Recorded data:
========================

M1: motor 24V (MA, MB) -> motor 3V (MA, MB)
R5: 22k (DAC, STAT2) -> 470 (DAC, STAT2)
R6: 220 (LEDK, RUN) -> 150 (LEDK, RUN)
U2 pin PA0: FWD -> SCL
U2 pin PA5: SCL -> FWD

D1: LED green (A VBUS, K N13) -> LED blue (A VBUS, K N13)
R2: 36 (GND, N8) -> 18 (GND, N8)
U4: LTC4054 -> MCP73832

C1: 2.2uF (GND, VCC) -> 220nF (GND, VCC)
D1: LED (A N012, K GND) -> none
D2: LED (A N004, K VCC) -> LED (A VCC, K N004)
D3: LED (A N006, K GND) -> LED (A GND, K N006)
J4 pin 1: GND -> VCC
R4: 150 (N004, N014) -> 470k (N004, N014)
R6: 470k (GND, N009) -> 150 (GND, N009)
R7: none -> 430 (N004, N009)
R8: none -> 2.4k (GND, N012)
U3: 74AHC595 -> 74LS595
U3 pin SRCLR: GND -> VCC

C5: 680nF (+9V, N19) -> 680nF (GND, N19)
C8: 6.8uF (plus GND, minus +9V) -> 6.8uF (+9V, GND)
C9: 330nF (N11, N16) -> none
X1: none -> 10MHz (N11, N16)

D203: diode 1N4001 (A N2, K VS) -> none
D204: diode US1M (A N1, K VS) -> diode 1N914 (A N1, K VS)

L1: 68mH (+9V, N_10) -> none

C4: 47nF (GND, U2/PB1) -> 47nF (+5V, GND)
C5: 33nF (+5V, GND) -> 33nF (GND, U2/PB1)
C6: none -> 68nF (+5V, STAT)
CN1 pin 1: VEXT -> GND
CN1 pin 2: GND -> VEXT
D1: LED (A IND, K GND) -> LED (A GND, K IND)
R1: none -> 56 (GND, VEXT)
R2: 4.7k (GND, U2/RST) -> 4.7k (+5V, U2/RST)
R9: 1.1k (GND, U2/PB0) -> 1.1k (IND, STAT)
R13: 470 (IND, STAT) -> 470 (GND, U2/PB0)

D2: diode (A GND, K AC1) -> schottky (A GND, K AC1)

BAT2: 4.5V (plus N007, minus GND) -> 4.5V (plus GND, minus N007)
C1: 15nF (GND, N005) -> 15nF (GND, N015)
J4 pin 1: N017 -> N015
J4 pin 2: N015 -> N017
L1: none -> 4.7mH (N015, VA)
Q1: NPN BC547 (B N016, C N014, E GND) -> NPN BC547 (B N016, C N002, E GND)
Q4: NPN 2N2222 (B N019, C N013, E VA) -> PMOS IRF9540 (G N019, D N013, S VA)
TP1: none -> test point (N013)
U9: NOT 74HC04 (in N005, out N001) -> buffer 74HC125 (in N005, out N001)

========================

Exercise:
Print every entry exactly as it appears.

Task answer:
M1: motor 24V (MA, MB) -> motor 3V (MA, MB)
R5: 22k (DAC, STAT2) -> 470 (DAC, STAT2)
R6: 220 (LEDK, RUN) -> 150 (LEDK, RUN)
U2 pin PA0: FWD -> SCL
U2 pin PA5: SCL -> FWD

D1: LED green (A VBUS, K N13) -> LED blue (A VBUS, K N13)
R2: 36 (GND, N8) -> 18 (GND, N8)
U4: LTC4054 -> MCP73832

C1: 2.2uF (GND, VCC) -> 220nF (GND, VCC)
D1: LED (A N012, K GND) -> none
D2: LED (A N004, K VCC) -> LED (A VCC, K N004)
D3: LED (A N006, K GND) -> LED (A GND, K N006)
J4 pin 1: GND -> VCC
R4: 150 (N004, N014) -> 470k (N004, N014)
R6: 470k (GND, N009) -> 150 (GND, N009)
R7: none -> 430 (N004, N009)
R8: none -> 2.4k (GND, N012)
U3: 74AHC595 -> 74LS595
U3 pin SRCLR: GND -> VCC

C5: 680nF (+9V, N19) -> 680nF (GND, N19)
C8: 6.8uF (plus GND, minus +9V) -> 6.8uF (+9V, GND)
C9: 330nF (N11, N16) -> none
X1: none -> 10MHz (N11, N16)

D203: diode 1N4001 (A N2, K VS) -> none
D204: diode US1M (A N1, K VS) -> diode 1N914 (A N1, K VS)

L1: 68mH (+9V, N_10) -> none

C4: 47nF (GND, U2/PB1) -> 47nF (+5V, GND)
C5: 33nF (+5V, GND) -> 33nF (GND, U2/PB1)
C6: none -> 68nF (+5V, STAT)
CN1 pin 1: VEXT -> GND
CN1 pin 2: GND -> VEXT
D1: LED (A IND, K GND) -> LED (A GND, K IND)
R1: none -> 56 (GND, VEXT)
R2: 4.7k (GND, U2/RST) -> 4.7k (+5V, U2/RST)
R9: 1.1k (GND, U2/PB0) -> 1.1k (IND, STAT)
R13: 470 (IND, STAT) -> 470 (GND, U2/PB0)

D2: diode (A GND, K AC1) -> schottky (A GND, K AC1)

BAT2: 4.5V (plus N007, minus GND) -> 4.5V (plus GND, minus N007)
C1: 15nF (GND, N005) -> 15nF (GND, N015)
J4 pin 1: N017 -> N015
J4 pin 2: N015 -> N017
L1: none -> 4.7mH (N015, VA)
Q1: NPN BC547 (B N016, C N014, E GND) -> NPN BC547 (B N016, C N002, E GND)
Q4: NPN 2N2222 (B N019, C N013, E VA) -> PMOS IRF9540 (G N019, D N013, S VA)
TP1: none -> test point (N013)
U9: NOT 74HC04 (in N005, out N001) -> buffer 74HC125 (in N005, out N001)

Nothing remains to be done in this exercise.